- [Work request]
Set down exactly the lines from the one containing "building: none -> [317,239,387,292]" through the last line of the records below, both included, and nothing else.

Start of Records to process

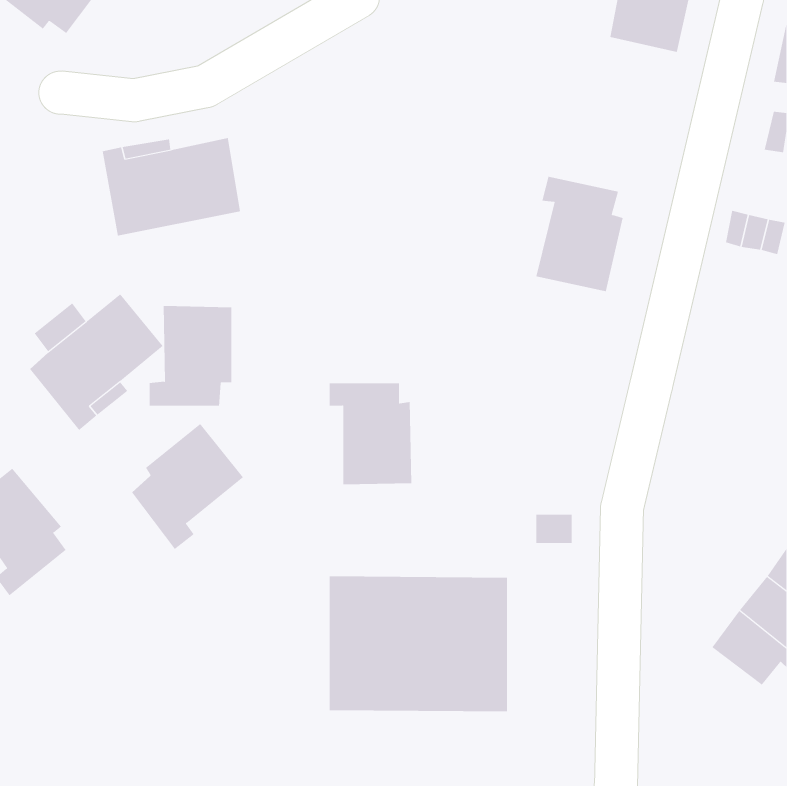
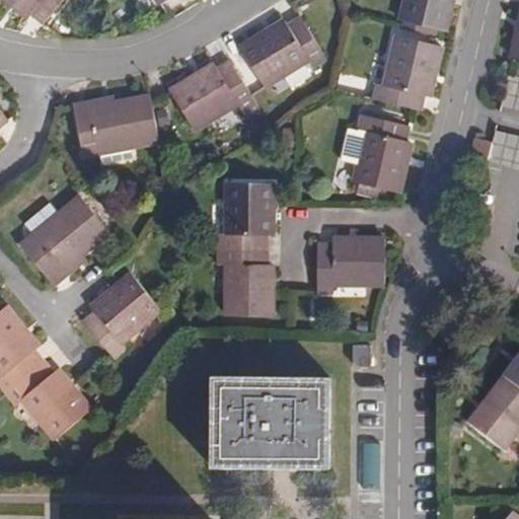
building: none -> [238,13,325,83]
building: none -> [372,39,440,110]
building: none -> [170,58,253,125]
building: [149,306,232,406] -> [216,186,271,251]
building: none -> [317,239,387,292]
building: none -> [6,361,95,439]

End of Records to process

- [Output for this task]
building: none -> [317,239,387,292]
building: none -> [6,361,95,439]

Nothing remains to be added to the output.